INSTRUCTIONS FOR THE TASK: Start to finish, write out the entries exactly, leaving the pictures aside.

DATASET EXTRACT:
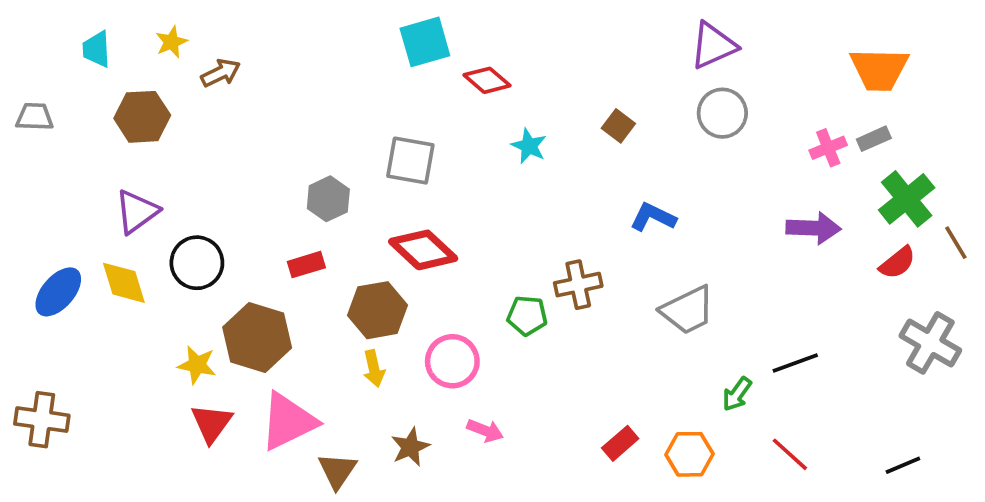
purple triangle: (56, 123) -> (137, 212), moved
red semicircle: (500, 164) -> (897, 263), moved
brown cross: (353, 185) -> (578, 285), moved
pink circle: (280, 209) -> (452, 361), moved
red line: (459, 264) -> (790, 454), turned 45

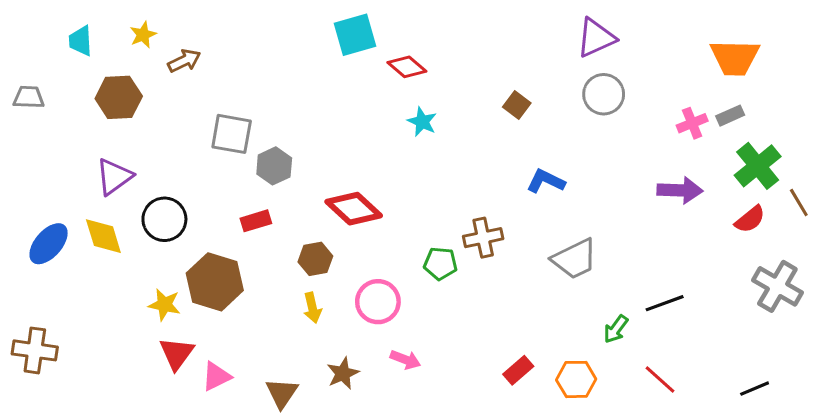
cyan star: (529, 146) -> (422, 122), moved
gray square: (410, 161) -> (232, 134), moved
brown hexagon: (378, 310) -> (315, 259), size x0.7
pink triangle: (288, 421) -> (216, 376), moved, size x0.6

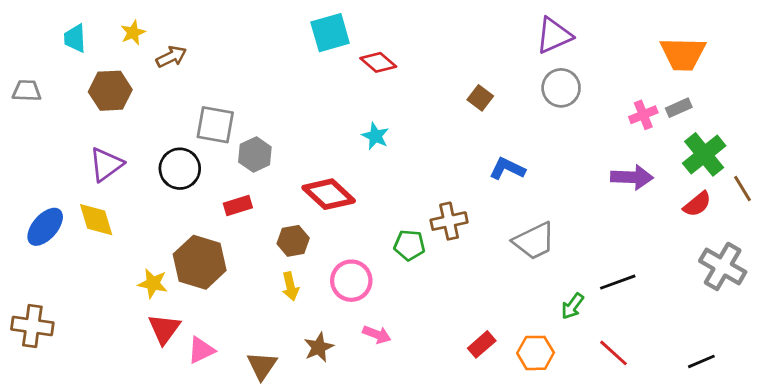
cyan star: (422, 122) -> (375, 136), moved
black circle: (164, 219) -> (180, 169), moved

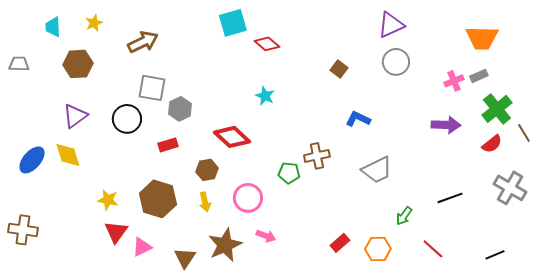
brown arrow: (171, 57) -> (143, 42), moved, size x1.4
brown hexagon: (200, 262) -> (158, 199), moved
black line: (618, 282) -> (450, 198), moved
brown star: (319, 347) -> (225, 245), size x1.6

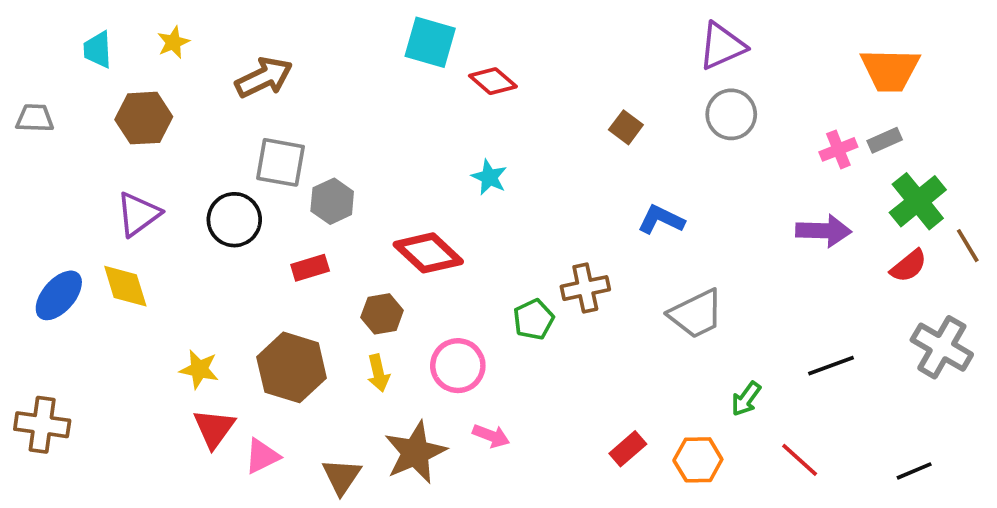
cyan square: (233, 23) -> (430, 42), turned 32
green pentagon: (289, 173) -> (534, 319), turned -30

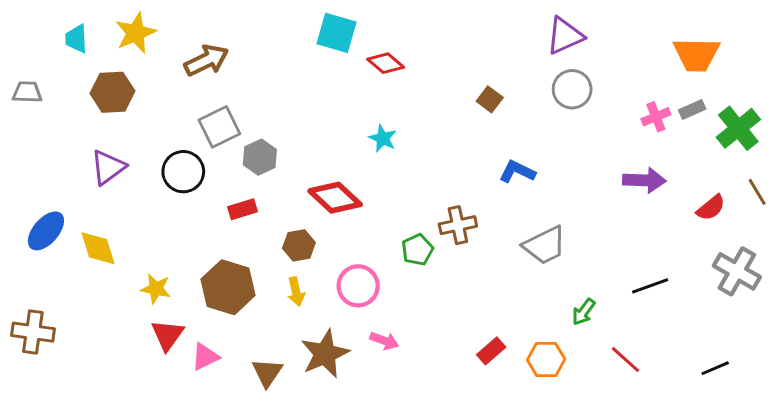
yellow star: (173, 42) -> (136, 33), size x1.6
gray square: (280, 162) -> (219, 127), turned -36
green cross: (918, 201) -> (738, 128), moved
yellow diamond: (125, 286) -> (98, 248), moved

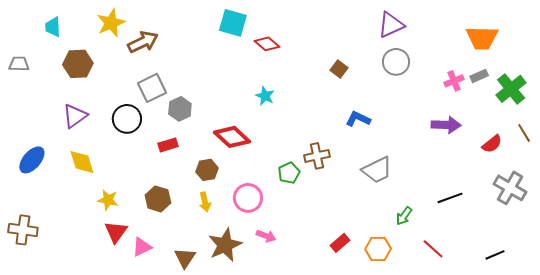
yellow star: (136, 33) -> (111, 23), moved
yellow diamond: (98, 248) -> (82, 162), moved
brown hexagon: (228, 287) -> (158, 199), size x0.7

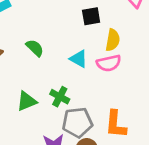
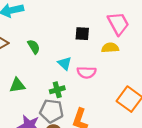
yellow semicircle: (113, 40) -> (110, 48), moved, turned -119
green cross: (60, 97) -> (57, 90), moved, turned 32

SOLUTION BELOW:
purple triangle: (56, 123) -> (137, 212), moved
red semicircle: (500, 164) -> (897, 263), moved
brown cross: (353, 185) -> (578, 285), moved
pink circle: (280, 209) -> (452, 361), moved
red line: (459, 264) -> (790, 454), turned 45

cyan star: (529, 146) -> (422, 122), moved
gray square: (410, 161) -> (232, 134), moved
brown hexagon: (378, 310) -> (315, 259), size x0.7
pink triangle: (288, 421) -> (216, 376), moved, size x0.6

cyan star: (422, 122) -> (375, 136), moved
black circle: (164, 219) -> (180, 169), moved

brown arrow: (171, 57) -> (143, 42), moved, size x1.4
brown hexagon: (200, 262) -> (158, 199), moved
black line: (618, 282) -> (450, 198), moved
brown star: (319, 347) -> (225, 245), size x1.6

cyan square: (233, 23) -> (430, 42), turned 32
green pentagon: (289, 173) -> (534, 319), turned -30

yellow star: (173, 42) -> (136, 33), size x1.6
gray square: (280, 162) -> (219, 127), turned -36
green cross: (918, 201) -> (738, 128), moved
yellow diamond: (125, 286) -> (98, 248), moved

yellow star: (136, 33) -> (111, 23), moved
yellow diamond: (98, 248) -> (82, 162), moved
brown hexagon: (228, 287) -> (158, 199), size x0.7

yellow semicircle: (113, 40) -> (110, 48), moved, turned -119
green cross: (60, 97) -> (57, 90), moved, turned 32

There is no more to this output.